— MATERIAL FOR THIS EXERCISE —
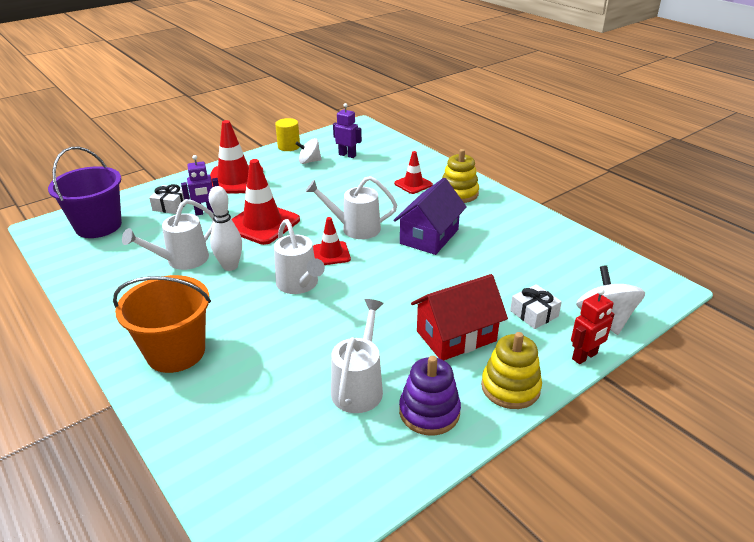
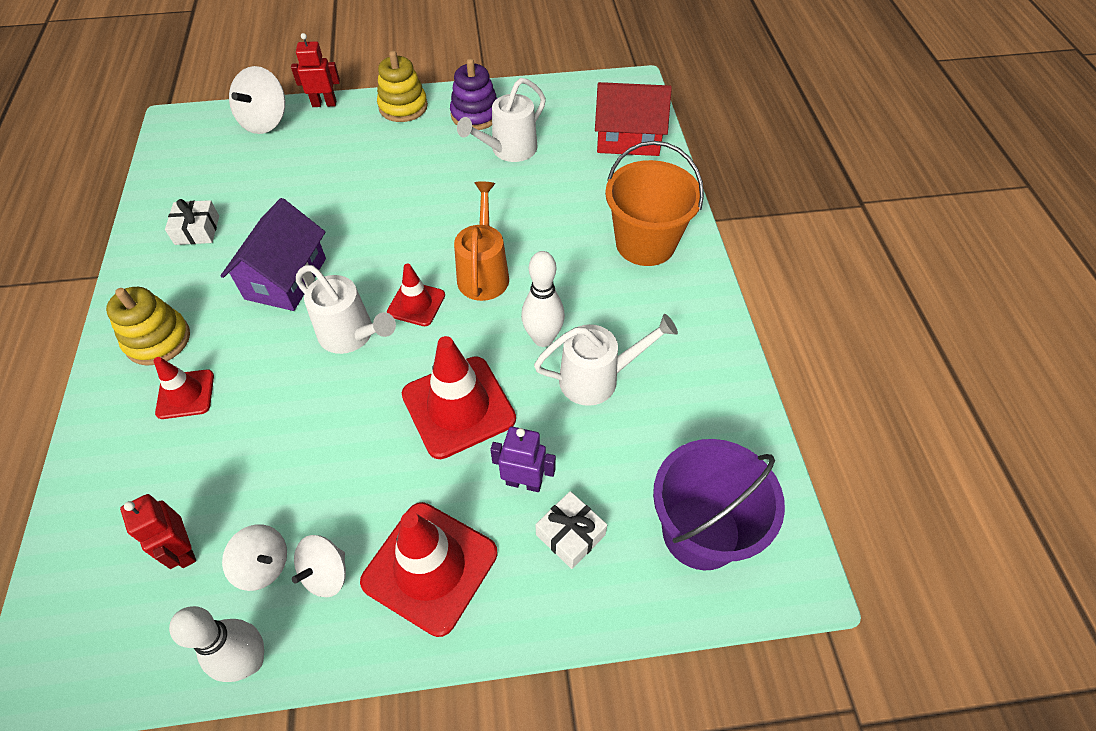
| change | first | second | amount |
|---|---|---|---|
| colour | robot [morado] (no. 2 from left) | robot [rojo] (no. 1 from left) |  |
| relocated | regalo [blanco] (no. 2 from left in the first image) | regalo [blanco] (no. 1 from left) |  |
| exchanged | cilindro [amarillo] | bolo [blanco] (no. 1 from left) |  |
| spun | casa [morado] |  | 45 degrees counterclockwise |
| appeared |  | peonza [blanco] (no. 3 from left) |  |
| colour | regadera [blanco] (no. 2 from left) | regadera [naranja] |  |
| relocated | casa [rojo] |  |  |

— WORK REQUEST —
What the answer must hold: all the data above, given again exactly, without pictures.

— TASK OUTPUT —
| change | first | second | amount |
|---|---|---|---|
| colour | robot [morado] (no. 2 from left) | robot [rojo] (no. 1 from left) |  |
| relocated | regalo [blanco] (no. 2 from left in the first image) | regalo [blanco] (no. 1 from left) |  |
| exchanged | cilindro [amarillo] | bolo [blanco] (no. 1 from left) |  |
| spun | casa [morado] |  | 45 degrees counterclockwise |
| appeared |  | peonza [blanco] (no. 3 from left) |  |
| colour | regadera [blanco] (no. 2 from left) | regadera [naranja] |  |
| relocated | casa [rojo] |  |  |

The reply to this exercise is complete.